Top of PROVIDED RECORDS

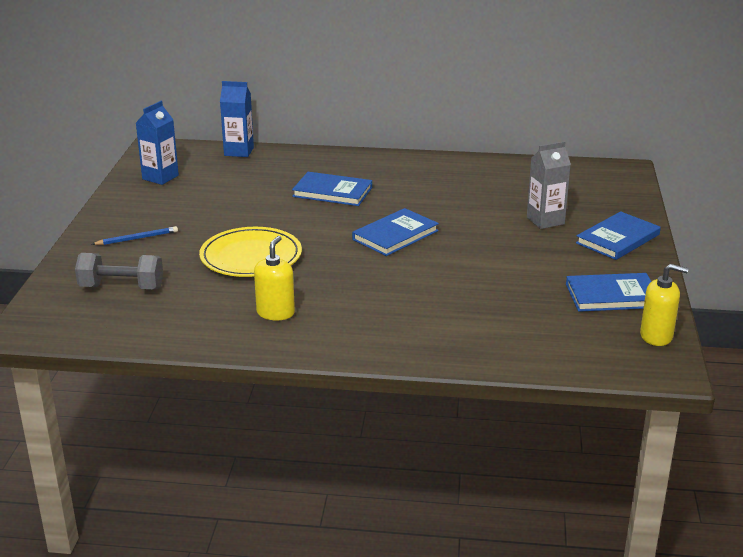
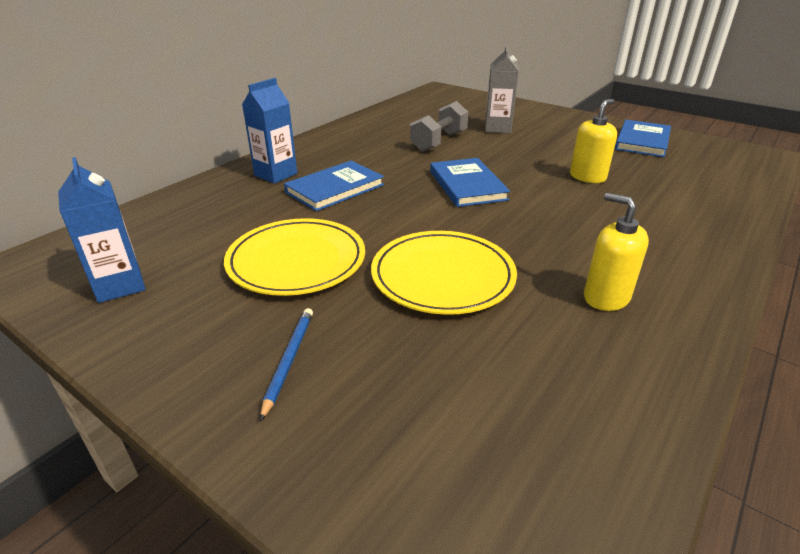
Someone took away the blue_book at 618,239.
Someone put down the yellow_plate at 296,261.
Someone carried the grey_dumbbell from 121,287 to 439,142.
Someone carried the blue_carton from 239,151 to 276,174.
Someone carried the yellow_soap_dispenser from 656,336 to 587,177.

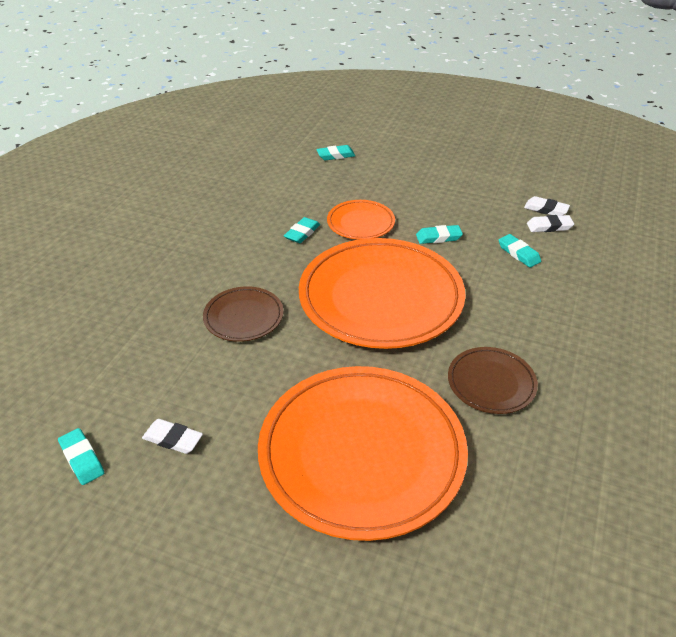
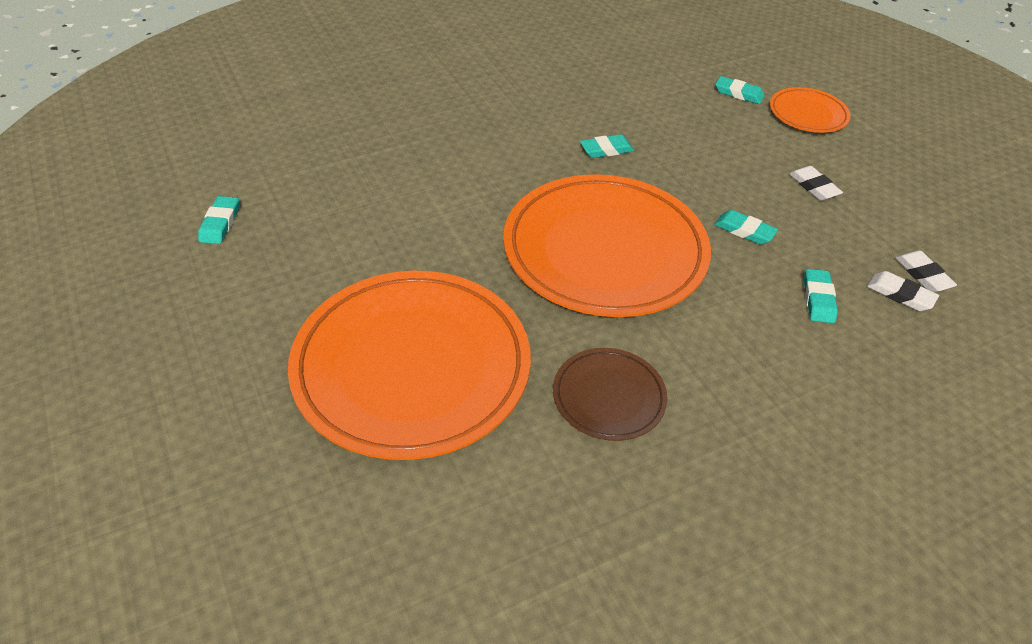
Someone took away the brown_plate at 243,317.
Someone carried the white_eraser from 173,439 to 814,186.
Someone carried the orange_plate from 360,223 to 807,114.

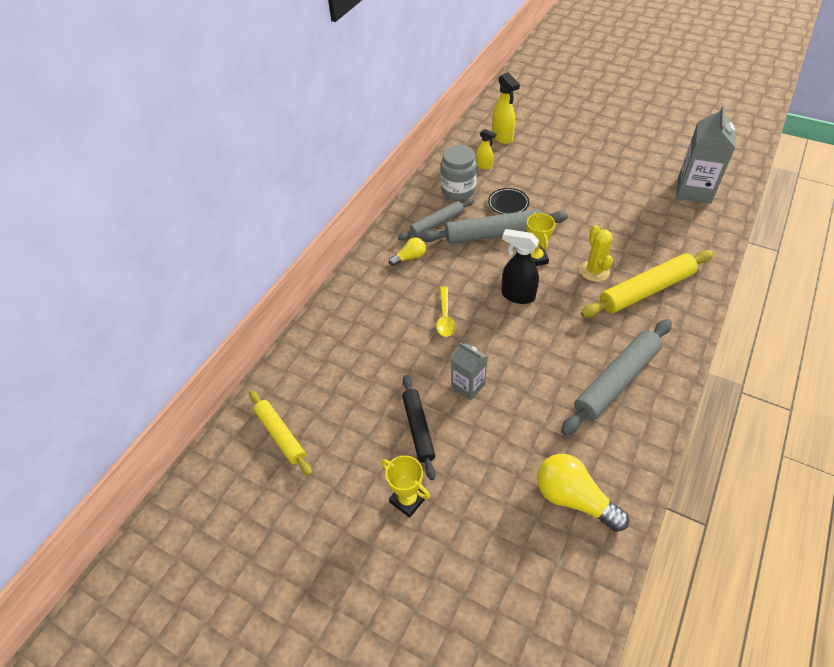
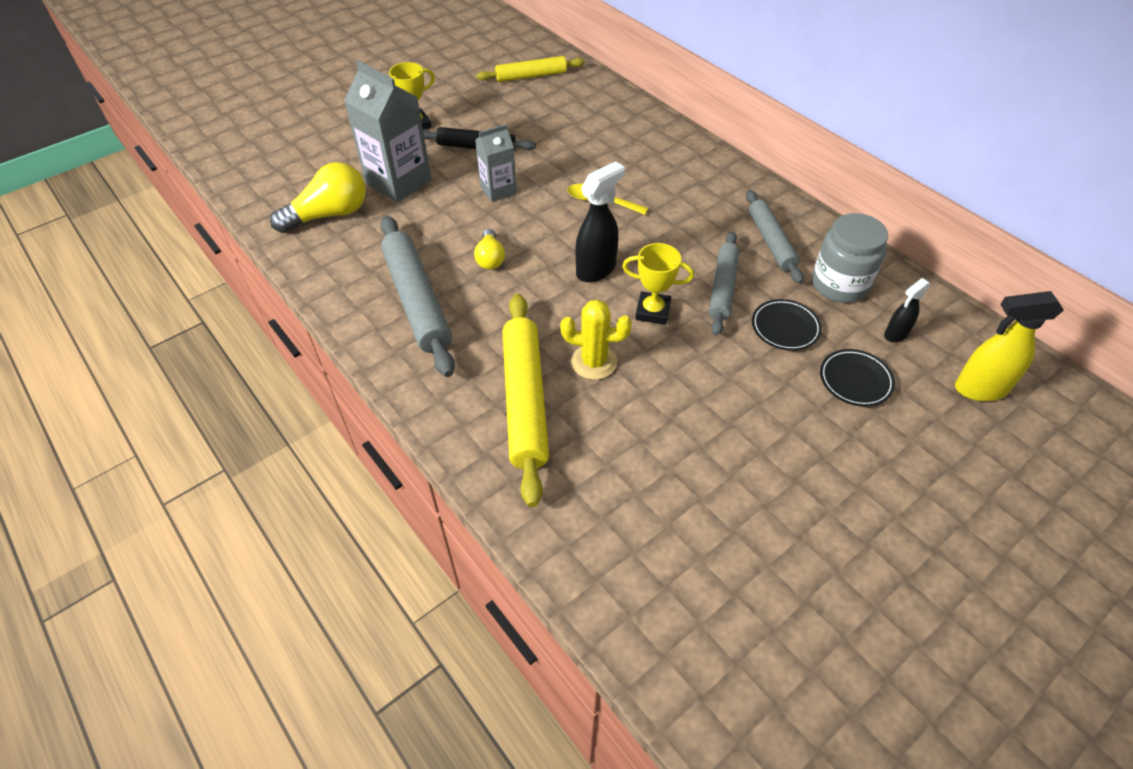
Someone put down the black_plate at 855,380.
Someone carried the yellow_light_bulb from 410,257 to 490,258.
Someone carried the grey_carton from 694,190 to 398,182.
Someone repainted the yellow_spray_bottle at 484,166, which became the black_spray_bottle at 895,334.
Someone scaled the grey_rolling_pin at 493,234 by 0.63.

Bottom of PROVIDED RECORDS

> EXERCISE
Return each entry exactly as given. Leave the images out.

> OUTPUT OF THE EXERCISE
Someone took away the blue_book at 618,239.
Someone put down the yellow_plate at 296,261.
Someone carried the grey_dumbbell from 121,287 to 439,142.
Someone carried the blue_carton from 239,151 to 276,174.
Someone carried the yellow_soap_dispenser from 656,336 to 587,177.

Someone took away the brown_plate at 243,317.
Someone carried the white_eraser from 173,439 to 814,186.
Someone carried the orange_plate from 360,223 to 807,114.

Someone put down the black_plate at 855,380.
Someone carried the yellow_light_bulb from 410,257 to 490,258.
Someone carried the grey_carton from 694,190 to 398,182.
Someone repainted the yellow_spray_bottle at 484,166, which became the black_spray_bottle at 895,334.
Someone scaled the grey_rolling_pin at 493,234 by 0.63.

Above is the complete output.